[Records from a data source]

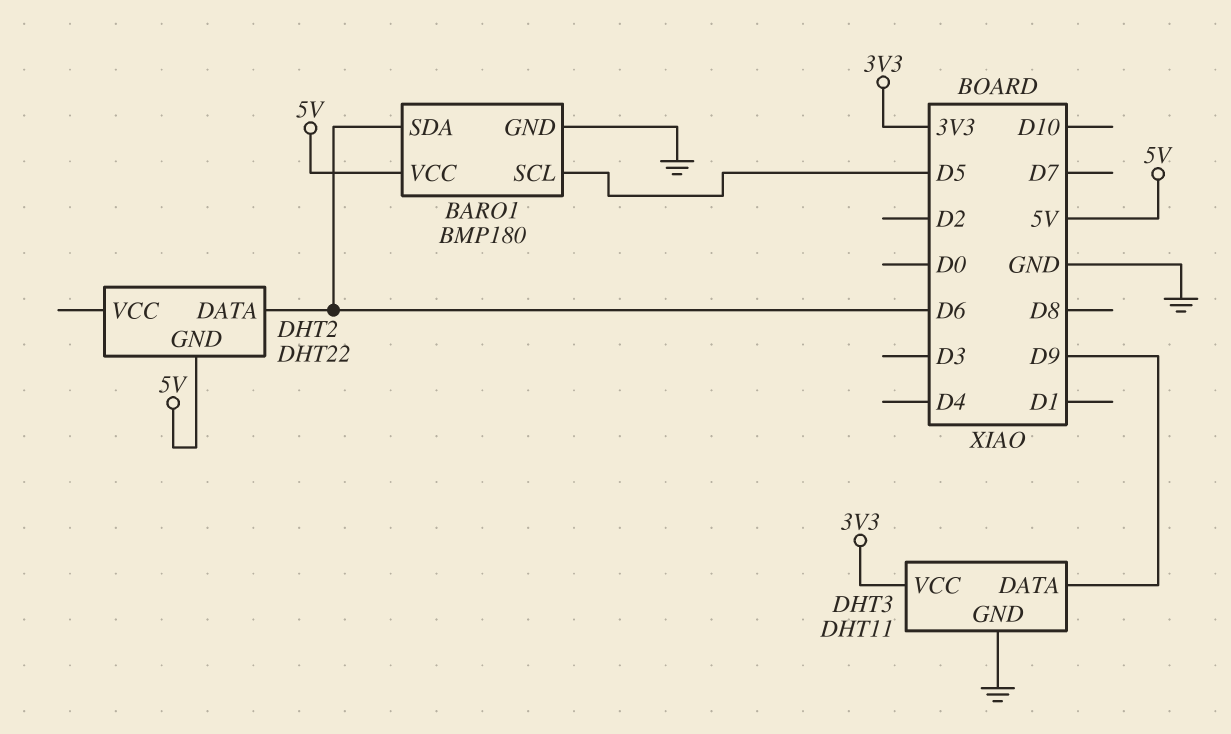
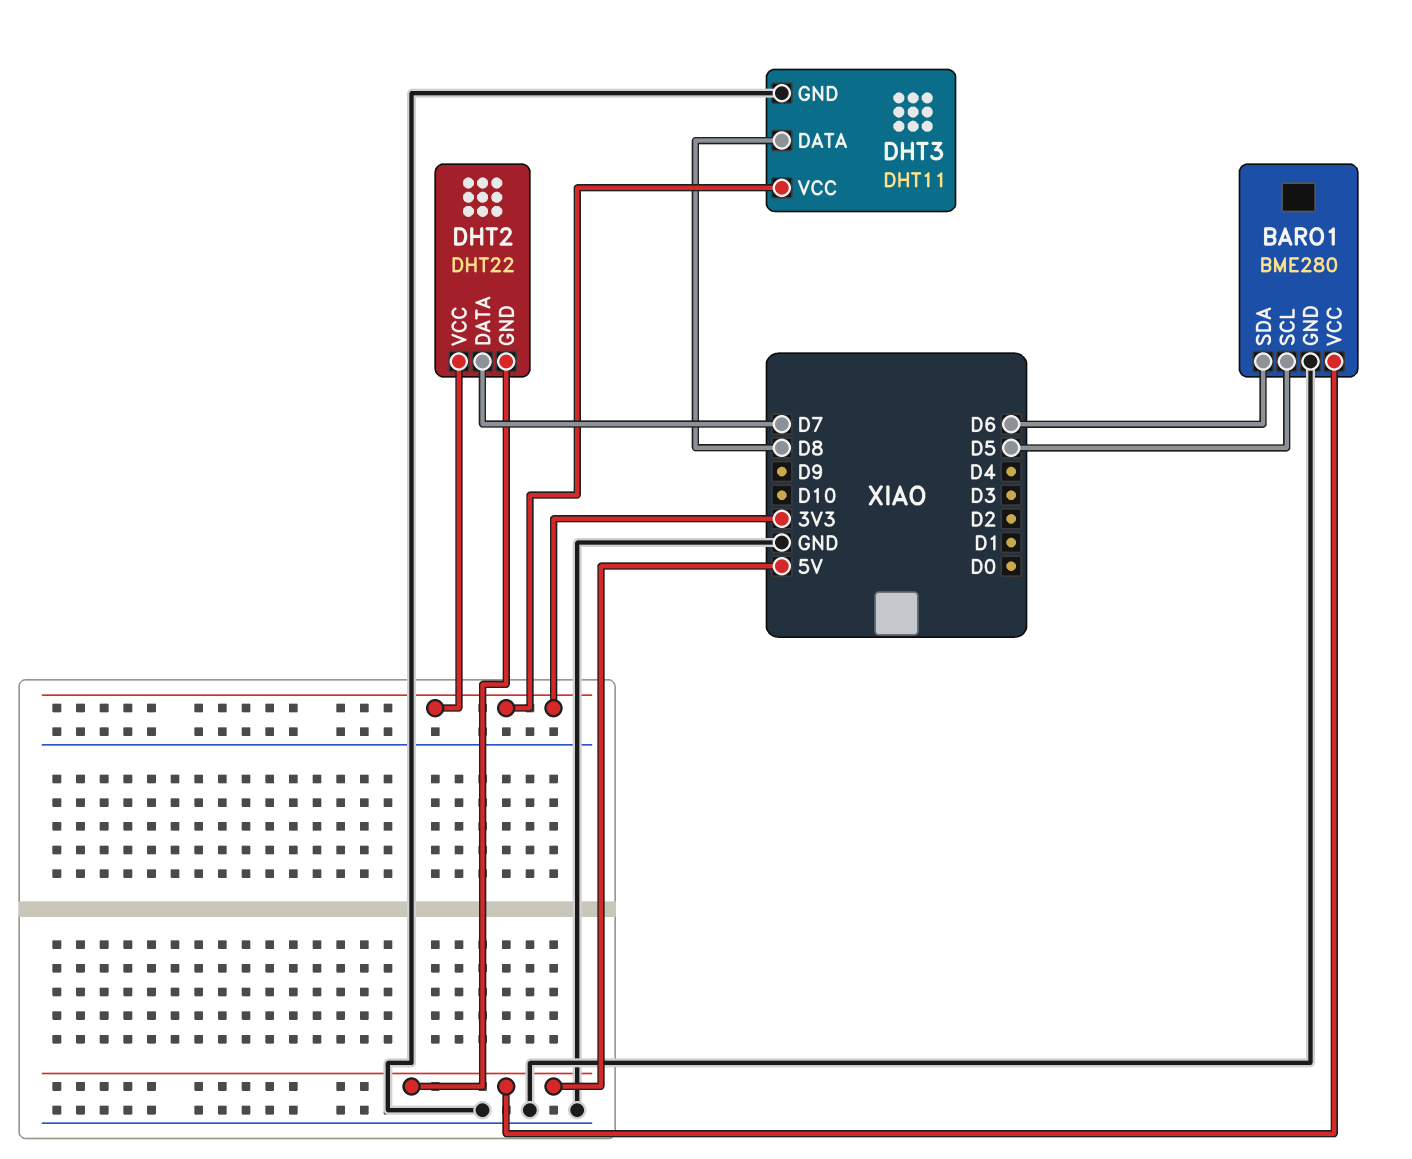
BARO1: BMP180 -> BME280
DHT2 pin DATA: D6 -> D7
DHT2 pin VCC: none -> 3V3
DHT3 pin DATA: D9 -> D8

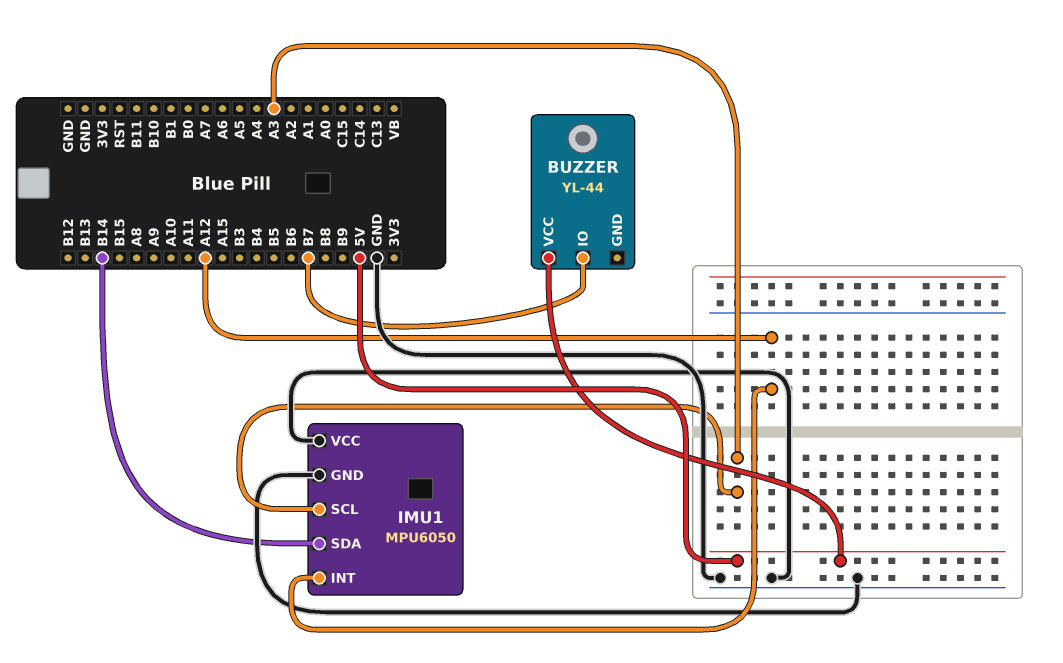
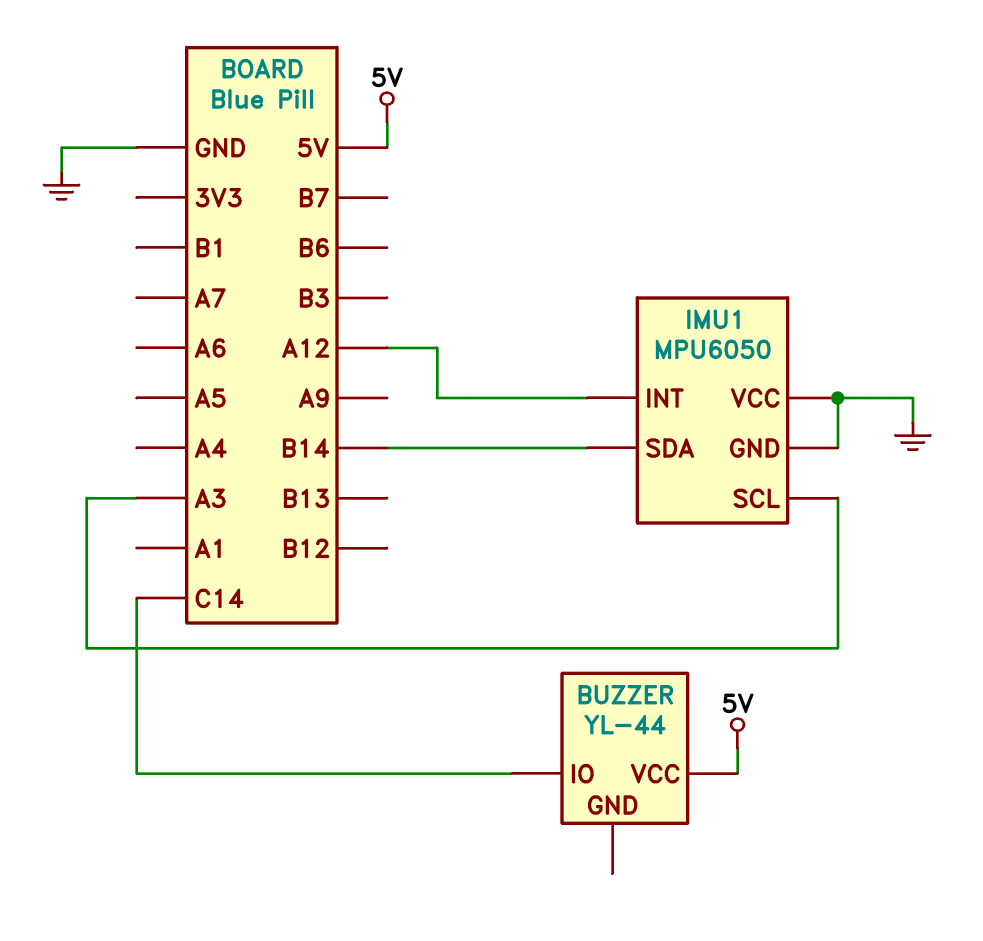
BUZZER pin IO: B7 -> C14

Problem to solve:
When you print the entries, keep every line exactly as it is and drop the pictures.

Task response:
BARO1: BMP180 -> BME280
DHT2 pin DATA: D6 -> D7
DHT2 pin VCC: none -> 3V3
DHT3 pin DATA: D9 -> D8

BUZZER pin IO: B7 -> C14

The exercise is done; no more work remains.